REQUIREMENT
The expected output is every entry, repeated exactly.

(GIVEN DATA begins)

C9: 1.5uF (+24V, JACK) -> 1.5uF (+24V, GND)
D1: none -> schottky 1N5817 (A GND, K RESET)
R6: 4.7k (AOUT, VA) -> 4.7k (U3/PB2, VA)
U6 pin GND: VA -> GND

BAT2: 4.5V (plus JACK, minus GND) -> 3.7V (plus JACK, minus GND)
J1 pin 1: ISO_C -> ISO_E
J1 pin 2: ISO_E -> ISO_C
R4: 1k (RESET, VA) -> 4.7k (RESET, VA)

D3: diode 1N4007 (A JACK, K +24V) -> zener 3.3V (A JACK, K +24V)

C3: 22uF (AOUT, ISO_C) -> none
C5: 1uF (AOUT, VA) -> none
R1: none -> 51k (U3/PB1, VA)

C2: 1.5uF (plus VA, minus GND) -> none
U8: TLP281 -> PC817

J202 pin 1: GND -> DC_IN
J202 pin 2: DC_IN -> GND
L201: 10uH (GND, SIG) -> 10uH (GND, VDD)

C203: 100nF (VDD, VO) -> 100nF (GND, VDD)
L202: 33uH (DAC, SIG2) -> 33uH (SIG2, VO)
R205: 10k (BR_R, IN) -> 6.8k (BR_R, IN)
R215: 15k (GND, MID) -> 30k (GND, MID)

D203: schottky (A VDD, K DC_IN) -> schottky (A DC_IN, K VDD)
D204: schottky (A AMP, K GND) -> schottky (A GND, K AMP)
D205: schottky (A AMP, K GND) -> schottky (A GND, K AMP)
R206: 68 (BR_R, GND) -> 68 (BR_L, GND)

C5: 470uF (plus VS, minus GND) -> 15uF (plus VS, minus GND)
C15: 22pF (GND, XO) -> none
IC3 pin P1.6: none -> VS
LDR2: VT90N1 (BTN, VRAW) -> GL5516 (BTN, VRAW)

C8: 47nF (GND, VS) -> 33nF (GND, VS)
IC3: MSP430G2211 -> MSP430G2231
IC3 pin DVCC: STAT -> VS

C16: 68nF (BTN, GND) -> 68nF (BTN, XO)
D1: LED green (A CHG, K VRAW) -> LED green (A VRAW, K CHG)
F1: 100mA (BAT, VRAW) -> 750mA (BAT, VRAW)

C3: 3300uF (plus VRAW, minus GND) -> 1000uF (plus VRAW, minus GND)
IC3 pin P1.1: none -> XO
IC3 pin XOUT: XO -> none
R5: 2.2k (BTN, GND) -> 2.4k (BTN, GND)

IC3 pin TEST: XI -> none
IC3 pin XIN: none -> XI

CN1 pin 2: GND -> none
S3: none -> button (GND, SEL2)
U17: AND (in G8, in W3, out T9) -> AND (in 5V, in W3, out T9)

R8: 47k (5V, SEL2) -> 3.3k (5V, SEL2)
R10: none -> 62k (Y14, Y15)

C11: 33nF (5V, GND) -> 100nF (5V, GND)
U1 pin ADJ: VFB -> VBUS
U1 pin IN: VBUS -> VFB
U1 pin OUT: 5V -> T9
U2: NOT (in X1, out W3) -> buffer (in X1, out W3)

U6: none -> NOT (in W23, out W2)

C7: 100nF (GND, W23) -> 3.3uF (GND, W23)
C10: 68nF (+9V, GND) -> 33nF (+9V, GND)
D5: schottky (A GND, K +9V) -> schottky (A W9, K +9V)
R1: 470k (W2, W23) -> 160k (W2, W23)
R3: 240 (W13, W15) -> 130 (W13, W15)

(GIVEN DATA ends)

REPLY TO THE EXERCISE
C9: 1.5uF (+24V, JACK) -> 1.5uF (+24V, GND)
D1: none -> schottky 1N5817 (A GND, K RESET)
R6: 4.7k (AOUT, VA) -> 4.7k (U3/PB2, VA)
U6 pin GND: VA -> GND

BAT2: 4.5V (plus JACK, minus GND) -> 3.7V (plus JACK, minus GND)
J1 pin 1: ISO_C -> ISO_E
J1 pin 2: ISO_E -> ISO_C
R4: 1k (RESET, VA) -> 4.7k (RESET, VA)

D3: diode 1N4007 (A JACK, K +24V) -> zener 3.3V (A JACK, K +24V)

C3: 22uF (AOUT, ISO_C) -> none
C5: 1uF (AOUT, VA) -> none
R1: none -> 51k (U3/PB1, VA)

C2: 1.5uF (plus VA, minus GND) -> none
U8: TLP281 -> PC817

J202 pin 1: GND -> DC_IN
J202 pin 2: DC_IN -> GND
L201: 10uH (GND, SIG) -> 10uH (GND, VDD)

C203: 100nF (VDD, VO) -> 100nF (GND, VDD)
L202: 33uH (DAC, SIG2) -> 33uH (SIG2, VO)
R205: 10k (BR_R, IN) -> 6.8k (BR_R, IN)
R215: 15k (GND, MID) -> 30k (GND, MID)

D203: schottky (A VDD, K DC_IN) -> schottky (A DC_IN, K VDD)
D204: schottky (A AMP, K GND) -> schottky (A GND, K AMP)
D205: schottky (A AMP, K GND) -> schottky (A GND, K AMP)
R206: 68 (BR_R, GND) -> 68 (BR_L, GND)

C5: 470uF (plus VS, minus GND) -> 15uF (plus VS, minus GND)
C15: 22pF (GND, XO) -> none
IC3 pin P1.6: none -> VS
LDR2: VT90N1 (BTN, VRAW) -> GL5516 (BTN, VRAW)

C8: 47nF (GND, VS) -> 33nF (GND, VS)
IC3: MSP430G2211 -> MSP430G2231
IC3 pin DVCC: STAT -> VS

C16: 68nF (BTN, GND) -> 68nF (BTN, XO)
D1: LED green (A CHG, K VRAW) -> LED green (A VRAW, K CHG)
F1: 100mA (BAT, VRAW) -> 750mA (BAT, VRAW)

C3: 3300uF (plus VRAW, minus GND) -> 1000uF (plus VRAW, minus GND)
IC3 pin P1.1: none -> XO
IC3 pin XOUT: XO -> none
R5: 2.2k (BTN, GND) -> 2.4k (BTN, GND)

IC3 pin TEST: XI -> none
IC3 pin XIN: none -> XI

CN1 pin 2: GND -> none
S3: none -> button (GND, SEL2)
U17: AND (in G8, in W3, out T9) -> AND (in 5V, in W3, out T9)

R8: 47k (5V, SEL2) -> 3.3k (5V, SEL2)
R10: none -> 62k (Y14, Y15)

C11: 33nF (5V, GND) -> 100nF (5V, GND)
U1 pin ADJ: VFB -> VBUS
U1 pin IN: VBUS -> VFB
U1 pin OUT: 5V -> T9
U2: NOT (in X1, out W3) -> buffer (in X1, out W3)

U6: none -> NOT (in W23, out W2)

C7: 100nF (GND, W23) -> 3.3uF (GND, W23)
C10: 68nF (+9V, GND) -> 33nF (+9V, GND)
D5: schottky (A GND, K +9V) -> schottky (A W9, K +9V)
R1: 470k (W2, W23) -> 160k (W2, W23)
R3: 240 (W13, W15) -> 130 (W13, W15)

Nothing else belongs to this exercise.